(Object transformation records)
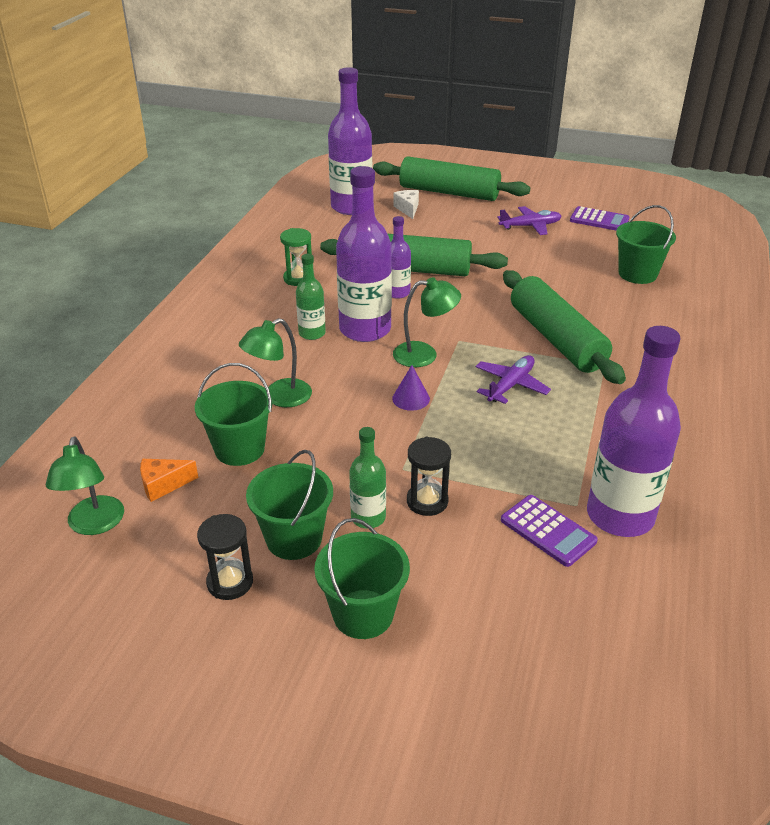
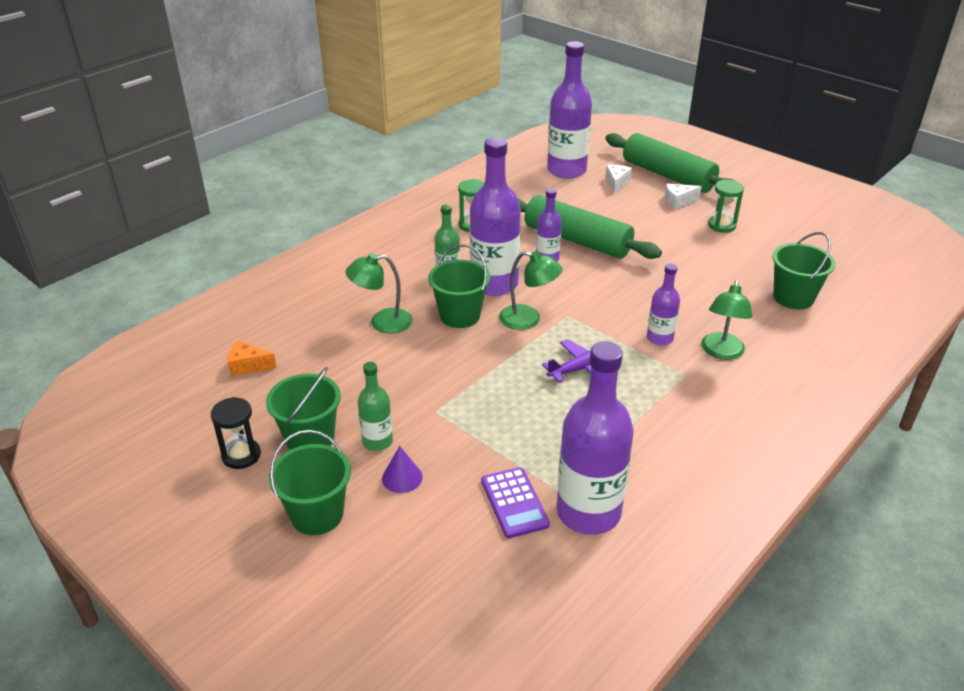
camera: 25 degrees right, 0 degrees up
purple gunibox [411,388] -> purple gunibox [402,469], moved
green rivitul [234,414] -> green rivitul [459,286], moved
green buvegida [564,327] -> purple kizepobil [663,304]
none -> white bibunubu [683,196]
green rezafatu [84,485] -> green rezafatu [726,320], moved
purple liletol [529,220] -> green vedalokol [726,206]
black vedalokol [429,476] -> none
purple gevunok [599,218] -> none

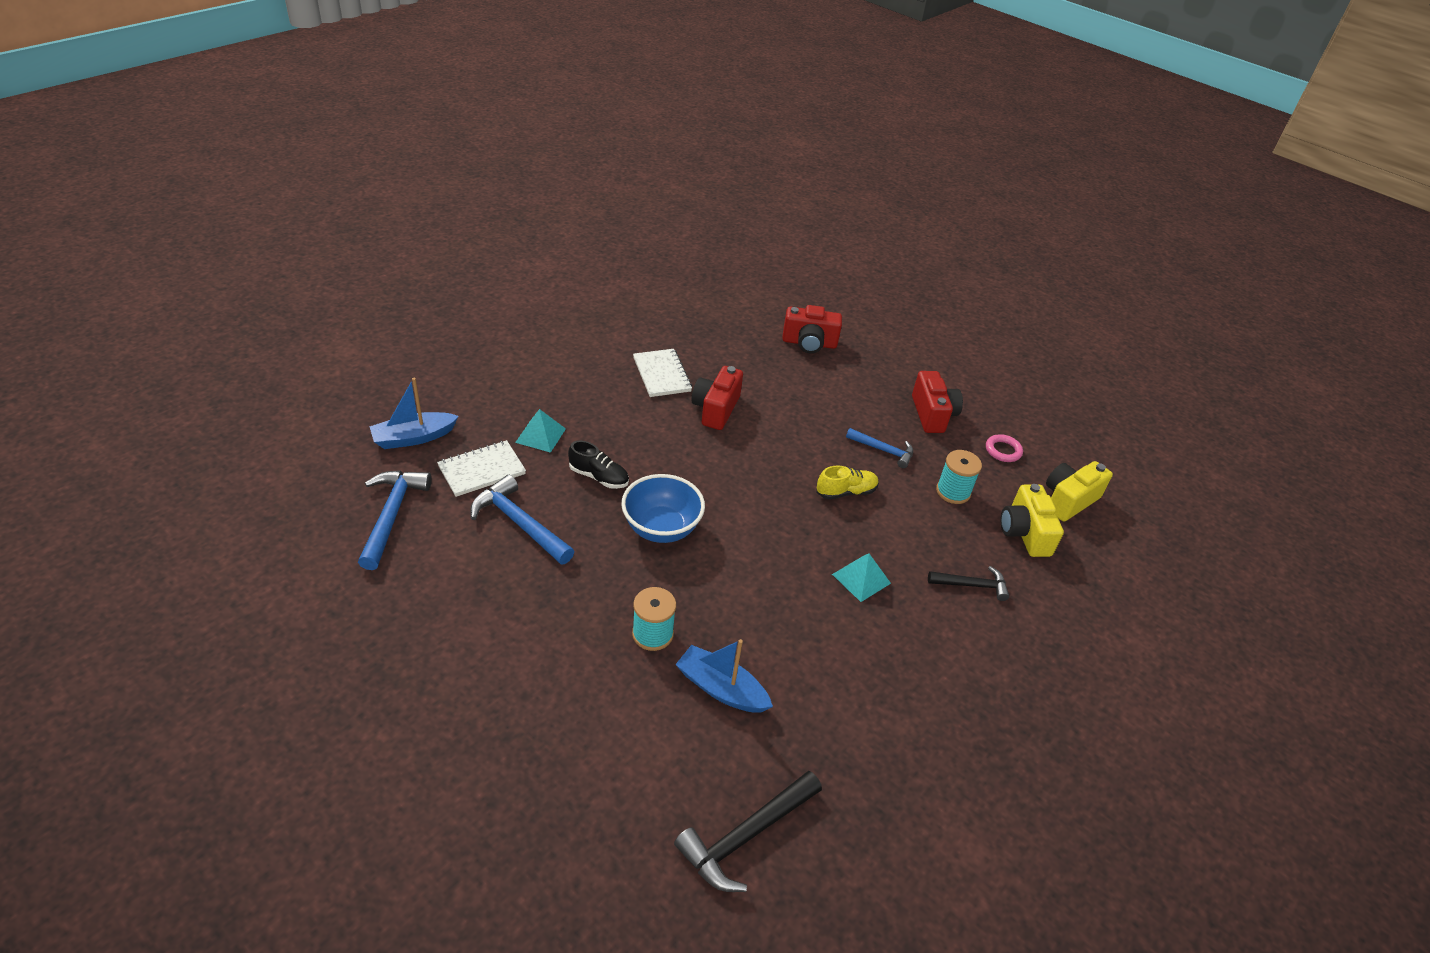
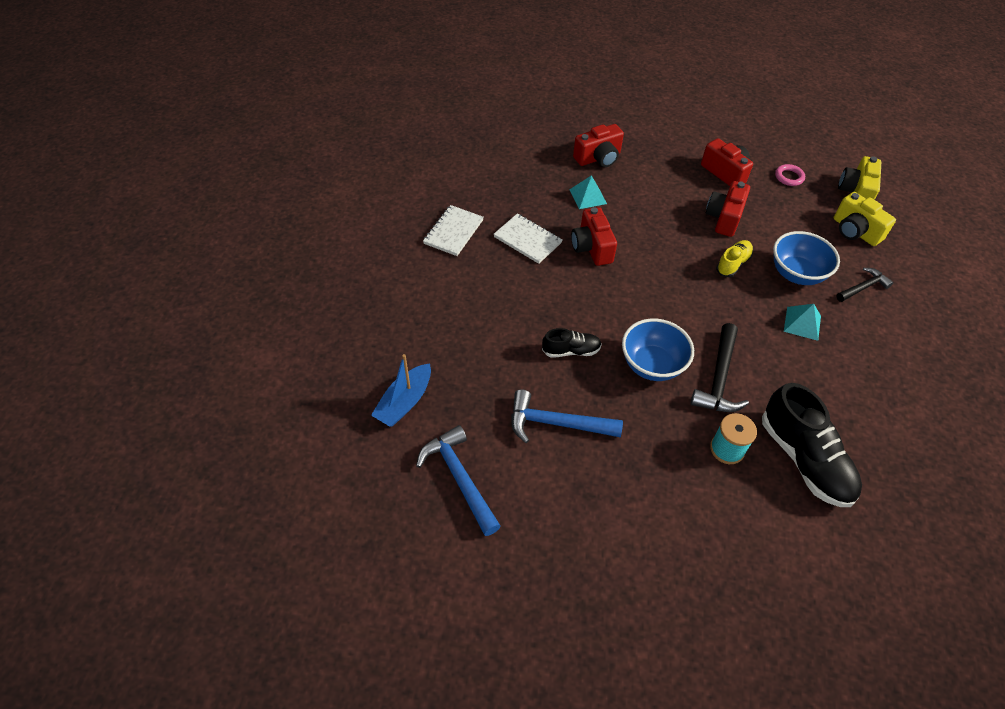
camera: 30 degrees left, 10 degrees up
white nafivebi [481,468] -> white nafivebi [453,230], moved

Task instructions:
Every line in the records above with the string "white" in it should be shown.

The answer:
none -> white bibunubu [683,196]
white nafivebi [481,468] -> white nafivebi [453,230], moved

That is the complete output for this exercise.